**Task to complete**
When the line containing "turquoise heart: 3 -> 6" is found in the data below, copy it and each line after it through the line containing "turquoise cap: 5 -> 3", exactly and with no others.

[[ Records to process open ]]

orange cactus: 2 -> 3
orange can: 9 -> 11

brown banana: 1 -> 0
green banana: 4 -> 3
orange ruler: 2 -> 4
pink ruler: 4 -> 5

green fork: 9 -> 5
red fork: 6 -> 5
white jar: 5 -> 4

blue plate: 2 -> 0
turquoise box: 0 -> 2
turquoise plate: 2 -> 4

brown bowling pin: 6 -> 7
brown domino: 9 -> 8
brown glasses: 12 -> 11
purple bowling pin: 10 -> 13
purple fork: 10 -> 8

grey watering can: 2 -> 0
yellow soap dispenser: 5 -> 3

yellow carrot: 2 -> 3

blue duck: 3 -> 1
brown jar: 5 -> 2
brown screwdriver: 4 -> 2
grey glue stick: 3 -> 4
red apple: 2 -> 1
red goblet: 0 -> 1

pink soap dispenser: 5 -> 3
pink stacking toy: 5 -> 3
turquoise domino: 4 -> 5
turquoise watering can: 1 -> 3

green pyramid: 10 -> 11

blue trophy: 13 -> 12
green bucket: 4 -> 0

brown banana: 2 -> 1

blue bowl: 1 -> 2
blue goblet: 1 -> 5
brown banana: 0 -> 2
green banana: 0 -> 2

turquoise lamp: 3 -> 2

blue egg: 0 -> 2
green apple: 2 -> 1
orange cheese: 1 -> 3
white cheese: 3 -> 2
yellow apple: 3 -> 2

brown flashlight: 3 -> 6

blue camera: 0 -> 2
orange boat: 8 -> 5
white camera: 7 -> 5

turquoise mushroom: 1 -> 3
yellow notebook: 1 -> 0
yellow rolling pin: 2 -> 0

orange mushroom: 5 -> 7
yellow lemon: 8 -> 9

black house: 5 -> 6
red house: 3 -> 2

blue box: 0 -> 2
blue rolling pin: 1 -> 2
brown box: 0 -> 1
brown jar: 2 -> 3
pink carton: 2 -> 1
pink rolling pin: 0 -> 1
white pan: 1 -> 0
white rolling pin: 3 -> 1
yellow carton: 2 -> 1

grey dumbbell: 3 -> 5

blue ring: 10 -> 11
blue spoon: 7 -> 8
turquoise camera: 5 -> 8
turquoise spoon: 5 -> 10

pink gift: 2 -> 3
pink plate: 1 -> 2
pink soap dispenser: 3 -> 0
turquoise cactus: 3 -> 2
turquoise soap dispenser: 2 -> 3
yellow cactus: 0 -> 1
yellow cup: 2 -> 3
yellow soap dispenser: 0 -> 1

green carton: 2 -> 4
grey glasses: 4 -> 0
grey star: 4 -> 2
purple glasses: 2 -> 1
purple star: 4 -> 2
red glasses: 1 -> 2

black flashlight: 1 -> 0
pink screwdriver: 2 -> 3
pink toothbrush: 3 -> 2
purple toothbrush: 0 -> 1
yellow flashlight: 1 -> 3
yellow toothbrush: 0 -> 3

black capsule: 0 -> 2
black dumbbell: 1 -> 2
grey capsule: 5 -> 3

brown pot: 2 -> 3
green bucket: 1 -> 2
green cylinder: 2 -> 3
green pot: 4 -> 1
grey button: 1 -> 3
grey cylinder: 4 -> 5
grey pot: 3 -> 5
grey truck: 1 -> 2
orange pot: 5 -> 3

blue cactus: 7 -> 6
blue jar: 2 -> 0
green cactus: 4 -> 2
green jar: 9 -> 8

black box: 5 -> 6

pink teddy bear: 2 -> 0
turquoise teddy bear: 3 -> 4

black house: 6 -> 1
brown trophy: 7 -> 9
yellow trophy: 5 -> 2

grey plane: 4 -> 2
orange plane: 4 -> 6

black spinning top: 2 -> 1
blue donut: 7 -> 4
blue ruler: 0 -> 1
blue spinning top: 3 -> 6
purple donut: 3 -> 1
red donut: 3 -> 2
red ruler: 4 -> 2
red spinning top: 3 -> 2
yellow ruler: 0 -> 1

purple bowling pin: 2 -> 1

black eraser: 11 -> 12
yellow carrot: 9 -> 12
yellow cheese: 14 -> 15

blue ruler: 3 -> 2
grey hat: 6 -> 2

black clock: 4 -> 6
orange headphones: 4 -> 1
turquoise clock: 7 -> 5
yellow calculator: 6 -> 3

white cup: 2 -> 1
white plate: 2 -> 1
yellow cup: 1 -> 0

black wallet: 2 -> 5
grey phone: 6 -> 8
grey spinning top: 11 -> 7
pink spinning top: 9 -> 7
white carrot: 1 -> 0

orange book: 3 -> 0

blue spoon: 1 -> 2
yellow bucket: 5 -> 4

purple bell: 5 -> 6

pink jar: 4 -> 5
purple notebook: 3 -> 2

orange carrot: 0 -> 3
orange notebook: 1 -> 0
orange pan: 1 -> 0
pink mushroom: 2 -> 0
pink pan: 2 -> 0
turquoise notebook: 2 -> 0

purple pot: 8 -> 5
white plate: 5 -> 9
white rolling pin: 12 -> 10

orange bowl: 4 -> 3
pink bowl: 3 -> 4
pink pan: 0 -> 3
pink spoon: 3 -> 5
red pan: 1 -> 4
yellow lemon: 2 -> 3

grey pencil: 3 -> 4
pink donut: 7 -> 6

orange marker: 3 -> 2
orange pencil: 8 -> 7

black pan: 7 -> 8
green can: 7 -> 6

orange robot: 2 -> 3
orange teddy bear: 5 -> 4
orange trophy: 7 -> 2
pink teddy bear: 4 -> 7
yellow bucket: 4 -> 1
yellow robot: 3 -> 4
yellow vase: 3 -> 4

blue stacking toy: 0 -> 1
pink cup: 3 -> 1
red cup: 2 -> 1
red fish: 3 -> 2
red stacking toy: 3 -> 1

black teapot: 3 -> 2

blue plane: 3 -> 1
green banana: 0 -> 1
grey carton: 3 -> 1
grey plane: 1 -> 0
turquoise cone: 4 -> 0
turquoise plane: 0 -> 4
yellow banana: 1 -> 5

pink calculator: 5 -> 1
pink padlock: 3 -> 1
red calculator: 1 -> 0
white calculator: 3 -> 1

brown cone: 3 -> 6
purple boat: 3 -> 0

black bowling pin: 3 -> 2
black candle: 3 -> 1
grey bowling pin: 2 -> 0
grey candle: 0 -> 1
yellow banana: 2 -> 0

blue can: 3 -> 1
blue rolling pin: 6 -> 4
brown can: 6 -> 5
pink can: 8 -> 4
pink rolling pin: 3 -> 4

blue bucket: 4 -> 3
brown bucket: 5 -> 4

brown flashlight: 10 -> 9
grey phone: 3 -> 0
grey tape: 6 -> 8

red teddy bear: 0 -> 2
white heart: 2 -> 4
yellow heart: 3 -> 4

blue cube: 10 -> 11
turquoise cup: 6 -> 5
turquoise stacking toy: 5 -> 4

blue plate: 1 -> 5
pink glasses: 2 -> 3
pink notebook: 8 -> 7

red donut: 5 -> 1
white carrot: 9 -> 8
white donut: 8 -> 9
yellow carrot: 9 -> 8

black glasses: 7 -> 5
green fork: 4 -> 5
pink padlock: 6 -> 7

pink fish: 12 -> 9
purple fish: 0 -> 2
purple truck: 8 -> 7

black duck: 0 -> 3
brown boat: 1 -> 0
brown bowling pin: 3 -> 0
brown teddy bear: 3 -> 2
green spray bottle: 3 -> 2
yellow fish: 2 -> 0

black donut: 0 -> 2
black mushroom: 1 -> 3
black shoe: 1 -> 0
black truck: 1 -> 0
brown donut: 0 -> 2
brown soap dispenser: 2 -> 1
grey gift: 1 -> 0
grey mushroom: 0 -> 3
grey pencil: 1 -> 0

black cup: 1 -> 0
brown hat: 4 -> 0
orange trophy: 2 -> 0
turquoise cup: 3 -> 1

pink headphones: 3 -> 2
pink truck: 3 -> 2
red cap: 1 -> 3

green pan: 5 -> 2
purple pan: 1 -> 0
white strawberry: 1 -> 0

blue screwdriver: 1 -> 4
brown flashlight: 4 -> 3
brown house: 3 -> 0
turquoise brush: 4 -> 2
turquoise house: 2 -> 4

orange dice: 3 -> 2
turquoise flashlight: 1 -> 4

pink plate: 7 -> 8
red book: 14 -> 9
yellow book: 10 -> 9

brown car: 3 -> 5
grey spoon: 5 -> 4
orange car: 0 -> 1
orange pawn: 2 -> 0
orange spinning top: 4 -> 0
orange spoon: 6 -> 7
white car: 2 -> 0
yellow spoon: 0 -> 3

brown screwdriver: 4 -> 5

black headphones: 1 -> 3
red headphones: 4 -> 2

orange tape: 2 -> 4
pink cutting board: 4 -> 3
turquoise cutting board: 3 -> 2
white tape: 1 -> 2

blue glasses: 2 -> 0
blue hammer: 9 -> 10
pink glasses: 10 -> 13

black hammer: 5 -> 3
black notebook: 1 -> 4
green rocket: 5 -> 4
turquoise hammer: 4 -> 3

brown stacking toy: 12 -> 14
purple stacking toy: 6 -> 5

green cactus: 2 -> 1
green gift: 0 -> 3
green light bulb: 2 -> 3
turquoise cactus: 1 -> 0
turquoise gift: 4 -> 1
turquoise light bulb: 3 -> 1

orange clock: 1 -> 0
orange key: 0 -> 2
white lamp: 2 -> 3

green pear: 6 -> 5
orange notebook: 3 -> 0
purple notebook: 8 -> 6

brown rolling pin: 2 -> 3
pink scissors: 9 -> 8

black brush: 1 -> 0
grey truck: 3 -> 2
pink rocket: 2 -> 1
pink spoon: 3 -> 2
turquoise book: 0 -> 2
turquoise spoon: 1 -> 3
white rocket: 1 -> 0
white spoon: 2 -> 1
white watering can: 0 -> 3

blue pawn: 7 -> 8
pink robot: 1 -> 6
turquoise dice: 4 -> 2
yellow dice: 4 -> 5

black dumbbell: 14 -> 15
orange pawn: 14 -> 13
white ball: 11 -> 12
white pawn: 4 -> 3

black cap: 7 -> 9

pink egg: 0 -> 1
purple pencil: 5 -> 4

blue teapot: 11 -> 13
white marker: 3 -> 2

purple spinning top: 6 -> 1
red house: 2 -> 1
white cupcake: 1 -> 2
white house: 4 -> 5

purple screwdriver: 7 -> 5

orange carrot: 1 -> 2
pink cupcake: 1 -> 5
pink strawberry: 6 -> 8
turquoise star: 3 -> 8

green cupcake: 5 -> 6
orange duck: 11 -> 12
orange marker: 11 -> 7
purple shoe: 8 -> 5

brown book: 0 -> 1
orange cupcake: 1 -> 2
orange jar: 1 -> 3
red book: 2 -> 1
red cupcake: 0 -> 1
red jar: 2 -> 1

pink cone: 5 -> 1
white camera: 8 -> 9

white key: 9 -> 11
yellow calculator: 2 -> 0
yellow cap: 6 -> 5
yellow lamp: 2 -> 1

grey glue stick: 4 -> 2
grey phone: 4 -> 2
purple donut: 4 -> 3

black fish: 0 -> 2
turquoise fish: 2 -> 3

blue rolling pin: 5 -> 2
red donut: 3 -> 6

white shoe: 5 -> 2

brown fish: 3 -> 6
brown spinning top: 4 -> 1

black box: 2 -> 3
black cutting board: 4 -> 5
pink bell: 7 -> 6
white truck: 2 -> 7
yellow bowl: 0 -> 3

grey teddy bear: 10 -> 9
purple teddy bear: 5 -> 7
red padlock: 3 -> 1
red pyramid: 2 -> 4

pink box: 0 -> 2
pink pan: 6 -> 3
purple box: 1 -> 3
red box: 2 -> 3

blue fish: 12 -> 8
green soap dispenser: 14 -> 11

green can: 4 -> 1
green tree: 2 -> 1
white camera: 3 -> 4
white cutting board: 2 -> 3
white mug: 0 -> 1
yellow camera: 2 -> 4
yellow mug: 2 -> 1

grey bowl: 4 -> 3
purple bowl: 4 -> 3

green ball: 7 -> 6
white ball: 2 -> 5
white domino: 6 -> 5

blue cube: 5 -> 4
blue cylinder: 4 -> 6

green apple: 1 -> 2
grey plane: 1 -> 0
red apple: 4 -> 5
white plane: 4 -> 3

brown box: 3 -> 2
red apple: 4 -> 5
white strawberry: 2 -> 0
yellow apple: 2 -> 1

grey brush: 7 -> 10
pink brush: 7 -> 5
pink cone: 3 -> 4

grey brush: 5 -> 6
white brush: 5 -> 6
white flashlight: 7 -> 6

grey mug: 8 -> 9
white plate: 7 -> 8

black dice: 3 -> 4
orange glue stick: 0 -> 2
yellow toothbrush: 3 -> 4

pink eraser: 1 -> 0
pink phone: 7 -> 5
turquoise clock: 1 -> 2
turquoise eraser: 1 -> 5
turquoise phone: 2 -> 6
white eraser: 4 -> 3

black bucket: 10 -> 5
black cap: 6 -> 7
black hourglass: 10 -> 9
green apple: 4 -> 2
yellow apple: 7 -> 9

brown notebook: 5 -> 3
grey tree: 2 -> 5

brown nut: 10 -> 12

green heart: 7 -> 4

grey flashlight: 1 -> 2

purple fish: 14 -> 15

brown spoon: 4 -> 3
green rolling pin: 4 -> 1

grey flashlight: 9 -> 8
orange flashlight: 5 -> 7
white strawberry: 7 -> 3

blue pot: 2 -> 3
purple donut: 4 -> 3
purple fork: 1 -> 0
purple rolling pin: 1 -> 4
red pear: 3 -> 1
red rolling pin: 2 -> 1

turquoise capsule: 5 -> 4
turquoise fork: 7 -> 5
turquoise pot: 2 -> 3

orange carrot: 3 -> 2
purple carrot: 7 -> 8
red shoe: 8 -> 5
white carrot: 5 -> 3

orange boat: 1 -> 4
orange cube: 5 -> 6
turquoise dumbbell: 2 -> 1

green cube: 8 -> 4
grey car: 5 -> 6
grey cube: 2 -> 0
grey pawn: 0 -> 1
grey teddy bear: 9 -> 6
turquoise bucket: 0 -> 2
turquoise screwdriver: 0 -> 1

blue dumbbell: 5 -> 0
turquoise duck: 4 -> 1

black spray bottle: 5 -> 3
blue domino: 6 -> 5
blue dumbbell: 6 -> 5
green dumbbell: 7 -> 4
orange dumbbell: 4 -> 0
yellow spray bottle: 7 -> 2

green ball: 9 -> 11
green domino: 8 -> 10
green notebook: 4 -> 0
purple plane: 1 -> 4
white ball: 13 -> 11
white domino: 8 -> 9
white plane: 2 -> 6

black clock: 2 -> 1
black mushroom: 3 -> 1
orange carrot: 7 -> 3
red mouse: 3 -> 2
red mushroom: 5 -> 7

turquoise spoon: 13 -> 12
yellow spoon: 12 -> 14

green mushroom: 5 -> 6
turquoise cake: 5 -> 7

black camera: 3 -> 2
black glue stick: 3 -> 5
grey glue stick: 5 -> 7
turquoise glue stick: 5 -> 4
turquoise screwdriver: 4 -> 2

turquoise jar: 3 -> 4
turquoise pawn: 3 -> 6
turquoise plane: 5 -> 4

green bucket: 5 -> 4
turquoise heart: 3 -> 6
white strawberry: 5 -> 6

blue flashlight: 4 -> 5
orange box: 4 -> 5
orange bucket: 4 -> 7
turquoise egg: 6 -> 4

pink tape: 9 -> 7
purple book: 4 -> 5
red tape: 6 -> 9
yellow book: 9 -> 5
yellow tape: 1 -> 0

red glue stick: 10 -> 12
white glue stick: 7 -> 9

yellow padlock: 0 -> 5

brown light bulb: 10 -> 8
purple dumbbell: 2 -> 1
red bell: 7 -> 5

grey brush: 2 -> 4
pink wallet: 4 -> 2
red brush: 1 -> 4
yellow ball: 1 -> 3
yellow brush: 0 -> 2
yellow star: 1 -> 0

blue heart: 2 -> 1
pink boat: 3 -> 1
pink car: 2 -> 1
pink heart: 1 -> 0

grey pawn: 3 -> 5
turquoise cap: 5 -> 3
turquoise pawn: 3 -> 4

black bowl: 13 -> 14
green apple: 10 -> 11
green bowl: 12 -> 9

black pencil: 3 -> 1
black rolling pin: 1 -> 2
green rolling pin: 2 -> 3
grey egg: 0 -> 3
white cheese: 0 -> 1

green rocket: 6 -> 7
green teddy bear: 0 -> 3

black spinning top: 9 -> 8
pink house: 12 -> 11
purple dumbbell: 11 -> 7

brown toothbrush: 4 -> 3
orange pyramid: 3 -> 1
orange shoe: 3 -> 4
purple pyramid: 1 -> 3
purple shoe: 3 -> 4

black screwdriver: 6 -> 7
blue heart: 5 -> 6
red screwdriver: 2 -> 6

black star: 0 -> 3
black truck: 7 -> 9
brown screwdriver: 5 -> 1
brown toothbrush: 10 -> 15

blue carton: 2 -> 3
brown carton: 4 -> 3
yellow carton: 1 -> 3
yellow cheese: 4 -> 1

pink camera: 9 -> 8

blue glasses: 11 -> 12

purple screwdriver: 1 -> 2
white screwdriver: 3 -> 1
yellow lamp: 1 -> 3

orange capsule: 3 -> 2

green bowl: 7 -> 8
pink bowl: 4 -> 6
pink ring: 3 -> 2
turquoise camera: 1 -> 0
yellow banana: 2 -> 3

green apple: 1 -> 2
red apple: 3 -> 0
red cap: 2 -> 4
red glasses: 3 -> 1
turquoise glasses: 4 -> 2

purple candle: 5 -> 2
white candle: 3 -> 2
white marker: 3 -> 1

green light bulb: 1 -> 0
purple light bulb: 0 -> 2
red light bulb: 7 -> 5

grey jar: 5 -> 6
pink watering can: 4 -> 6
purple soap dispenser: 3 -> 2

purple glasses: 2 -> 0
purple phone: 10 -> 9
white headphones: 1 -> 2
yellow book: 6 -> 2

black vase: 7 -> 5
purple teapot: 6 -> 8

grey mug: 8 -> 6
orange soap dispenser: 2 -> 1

[[ Records to process closed ]]

**Answer**
turquoise heart: 3 -> 6
white strawberry: 5 -> 6

blue flashlight: 4 -> 5
orange box: 4 -> 5
orange bucket: 4 -> 7
turquoise egg: 6 -> 4

pink tape: 9 -> 7
purple book: 4 -> 5
red tape: 6 -> 9
yellow book: 9 -> 5
yellow tape: 1 -> 0

red glue stick: 10 -> 12
white glue stick: 7 -> 9

yellow padlock: 0 -> 5

brown light bulb: 10 -> 8
purple dumbbell: 2 -> 1
red bell: 7 -> 5

grey brush: 2 -> 4
pink wallet: 4 -> 2
red brush: 1 -> 4
yellow ball: 1 -> 3
yellow brush: 0 -> 2
yellow star: 1 -> 0

blue heart: 2 -> 1
pink boat: 3 -> 1
pink car: 2 -> 1
pink heart: 1 -> 0

grey pawn: 3 -> 5
turquoise cap: 5 -> 3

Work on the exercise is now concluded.